__Task__
Of all the lines in the entries below, give again exactly those starting at the line containing "C9: 150pF (GND, N002) -> 150pF (N002, N009)" and ending at the line containing "P4 pin 1: N004 -> N010", both ends included, and no others.

__Data supplied__

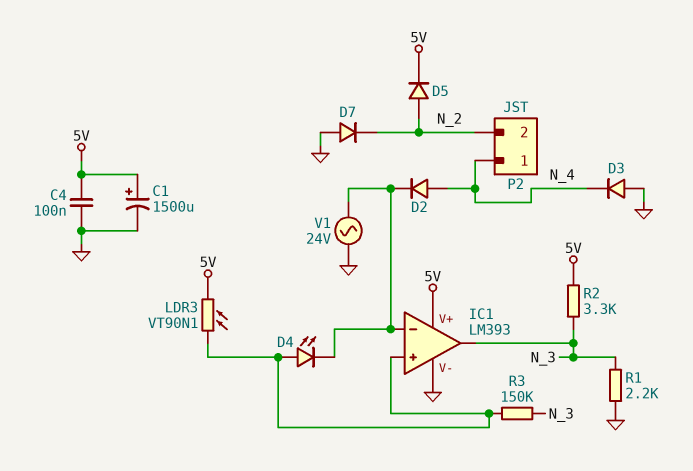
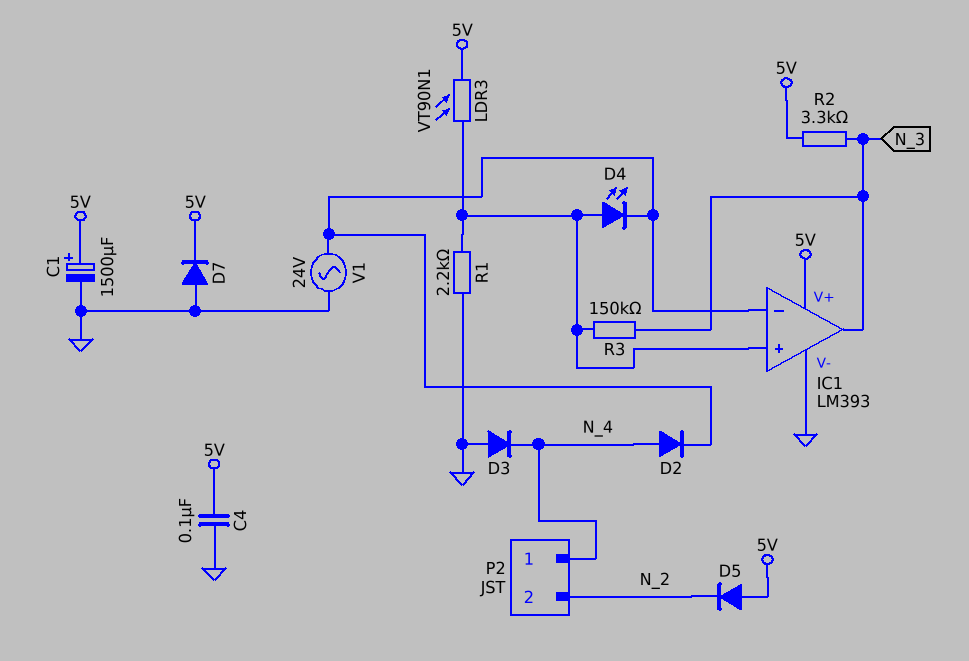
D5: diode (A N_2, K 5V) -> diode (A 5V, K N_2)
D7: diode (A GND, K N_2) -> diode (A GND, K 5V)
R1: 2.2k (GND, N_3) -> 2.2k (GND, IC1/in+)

==

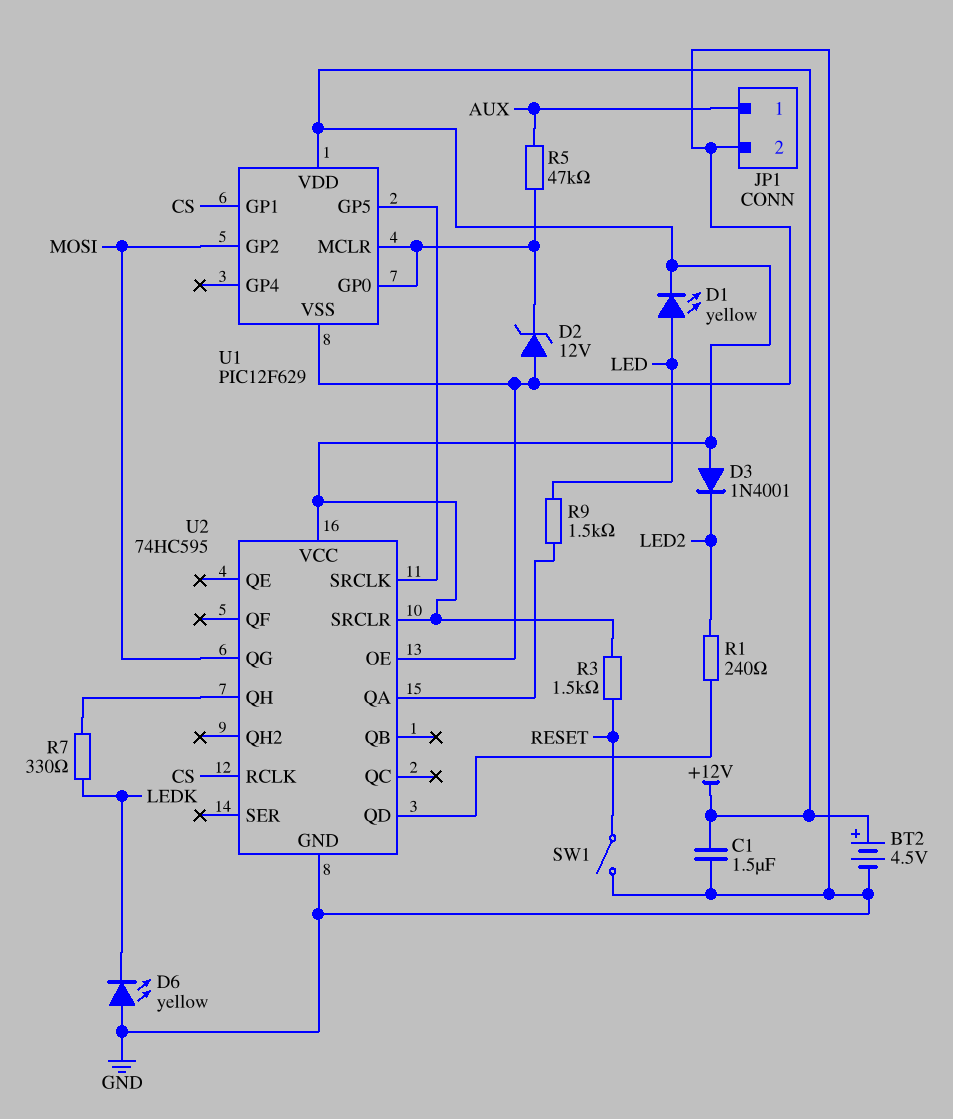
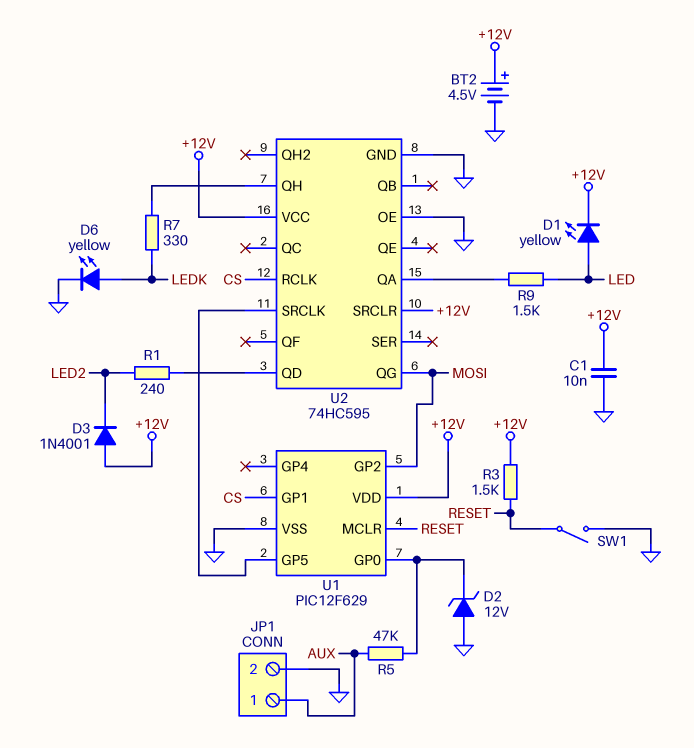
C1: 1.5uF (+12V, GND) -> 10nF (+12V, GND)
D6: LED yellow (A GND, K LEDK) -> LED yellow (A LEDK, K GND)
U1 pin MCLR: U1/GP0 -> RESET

--

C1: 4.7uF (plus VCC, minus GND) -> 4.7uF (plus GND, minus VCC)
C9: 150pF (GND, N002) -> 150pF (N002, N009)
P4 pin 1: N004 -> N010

__Solution to this exercise__
C9: 150pF (GND, N002) -> 150pF (N002, N009)
P4 pin 1: N004 -> N010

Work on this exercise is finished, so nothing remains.